* [ABOUT THIS EXERCISE]: In the records below, how many lines hold the word "turquoise"? Give only the number.

□ □ □ □

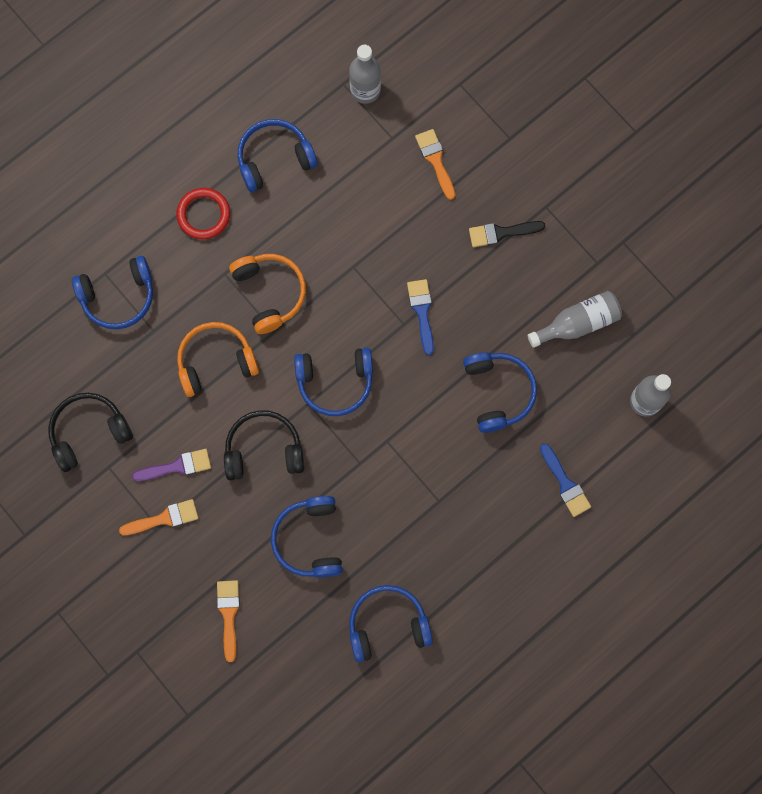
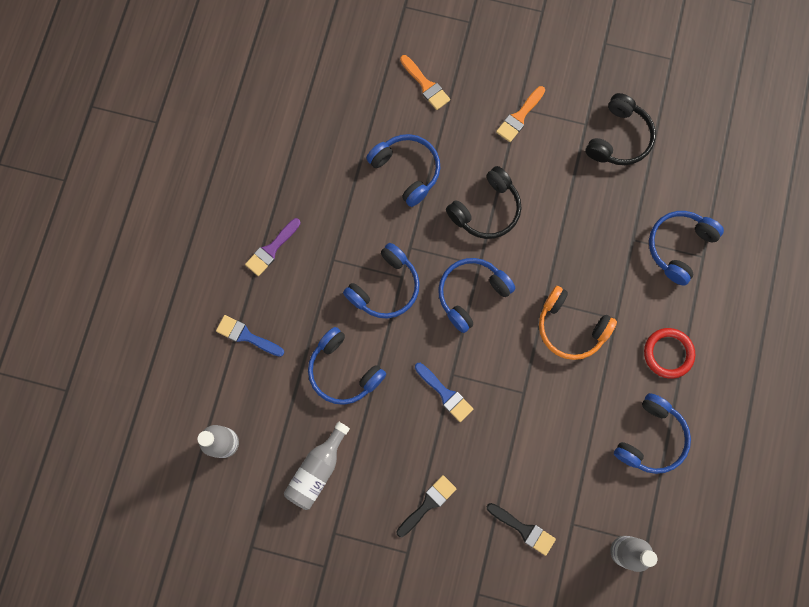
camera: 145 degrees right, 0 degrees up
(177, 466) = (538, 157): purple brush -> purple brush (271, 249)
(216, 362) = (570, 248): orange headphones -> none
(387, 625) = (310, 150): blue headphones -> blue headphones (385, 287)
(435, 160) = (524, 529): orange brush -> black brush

□ □ □ □

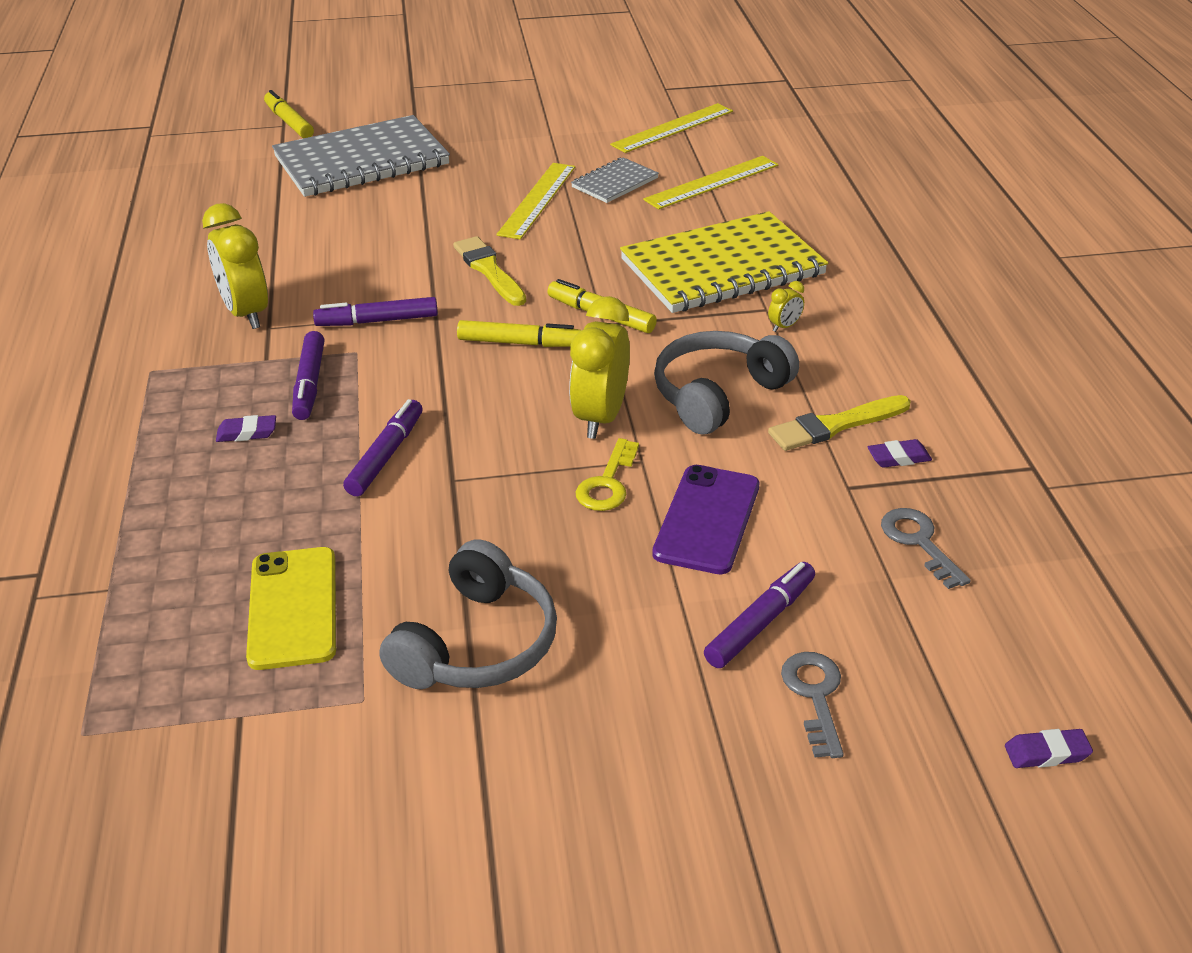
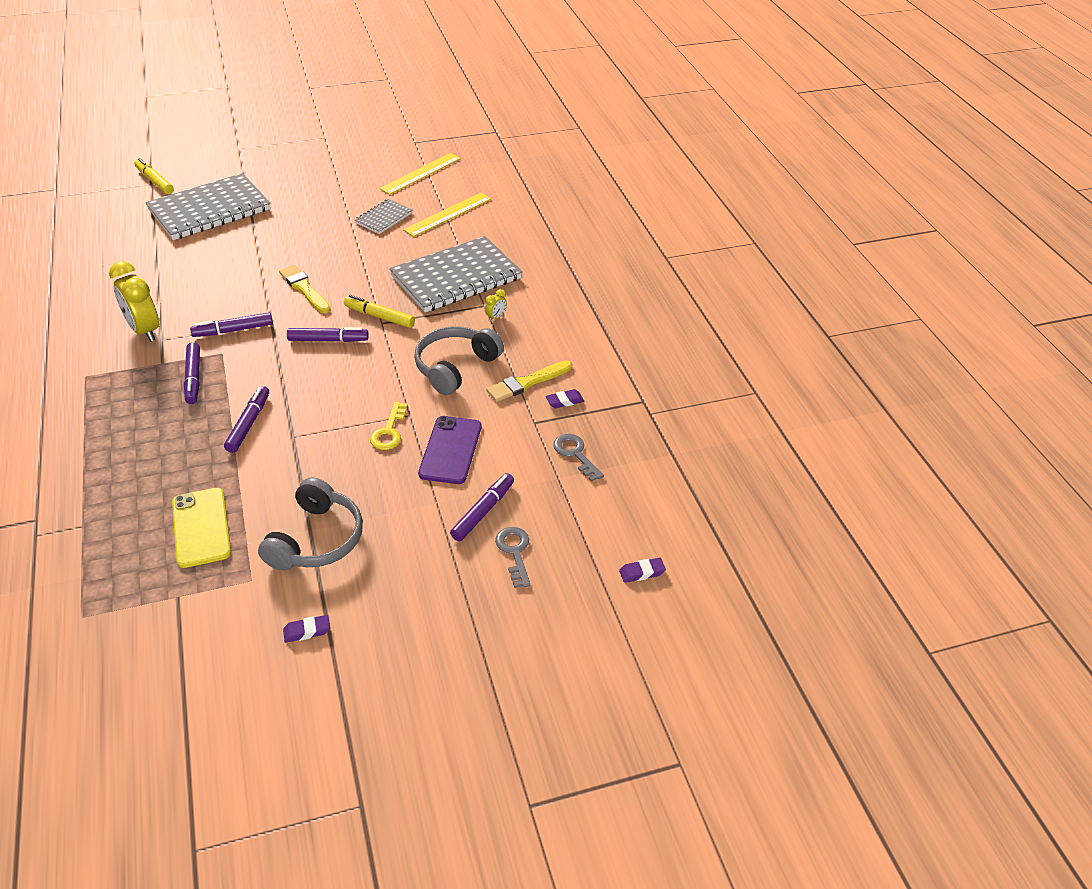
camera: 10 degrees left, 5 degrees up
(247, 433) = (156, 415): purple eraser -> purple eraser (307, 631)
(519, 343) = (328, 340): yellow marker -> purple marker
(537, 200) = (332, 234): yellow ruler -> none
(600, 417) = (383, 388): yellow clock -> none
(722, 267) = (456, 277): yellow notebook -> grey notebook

□ □ □ □

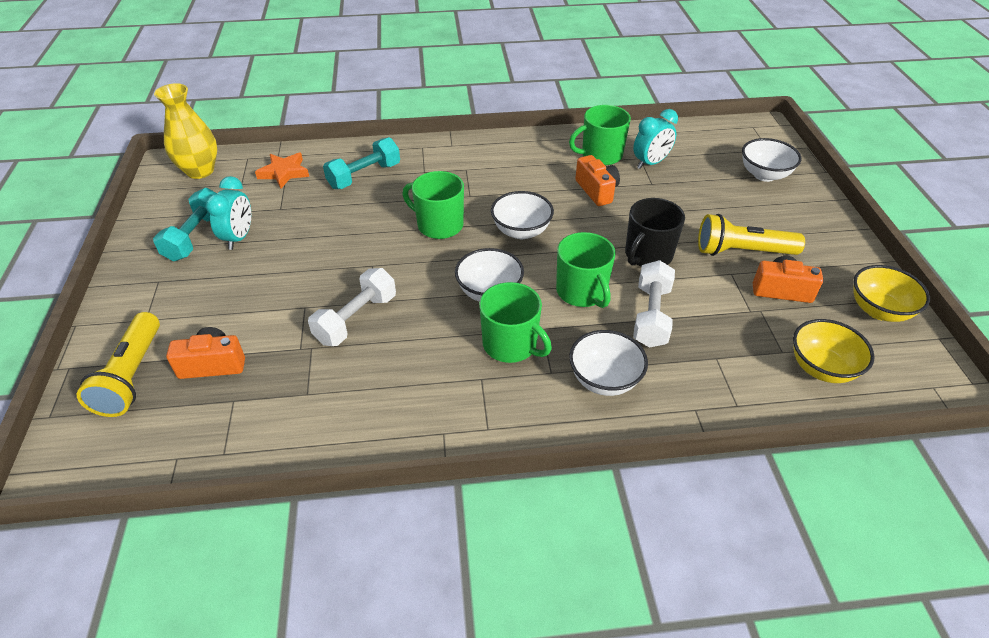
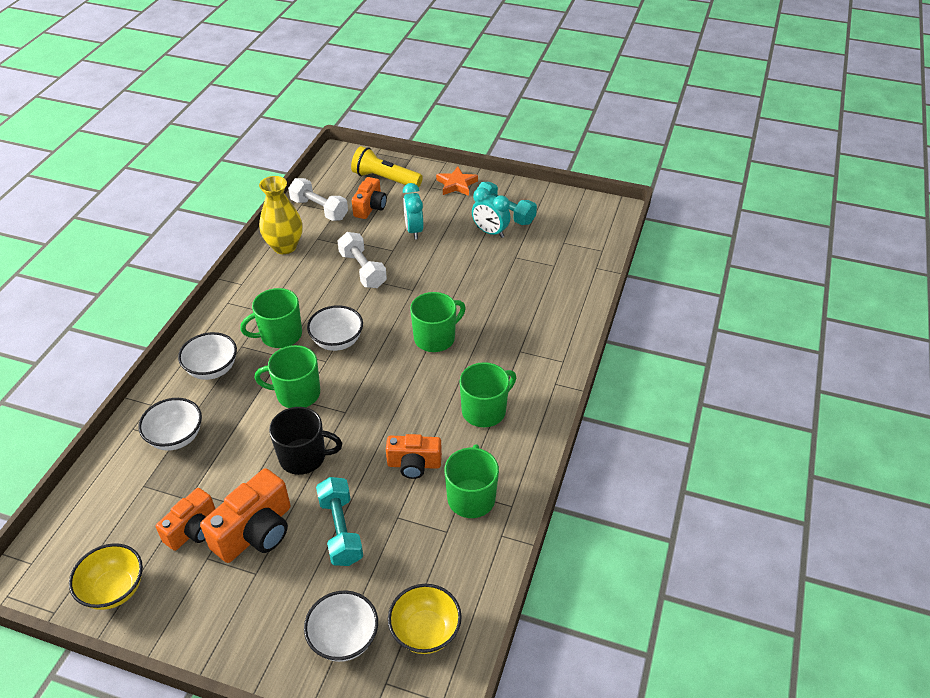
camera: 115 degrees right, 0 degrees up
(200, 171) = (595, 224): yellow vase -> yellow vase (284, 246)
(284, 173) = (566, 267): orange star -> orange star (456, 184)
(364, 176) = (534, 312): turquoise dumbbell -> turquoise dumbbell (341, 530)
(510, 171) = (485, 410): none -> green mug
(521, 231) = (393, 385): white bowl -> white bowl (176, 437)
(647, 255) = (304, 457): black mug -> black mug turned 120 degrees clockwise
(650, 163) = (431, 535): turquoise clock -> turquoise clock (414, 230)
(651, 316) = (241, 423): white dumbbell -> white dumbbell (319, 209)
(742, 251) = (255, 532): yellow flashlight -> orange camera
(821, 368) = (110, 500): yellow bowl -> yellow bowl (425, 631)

□ □ □ □

* [SOLUTION]: 2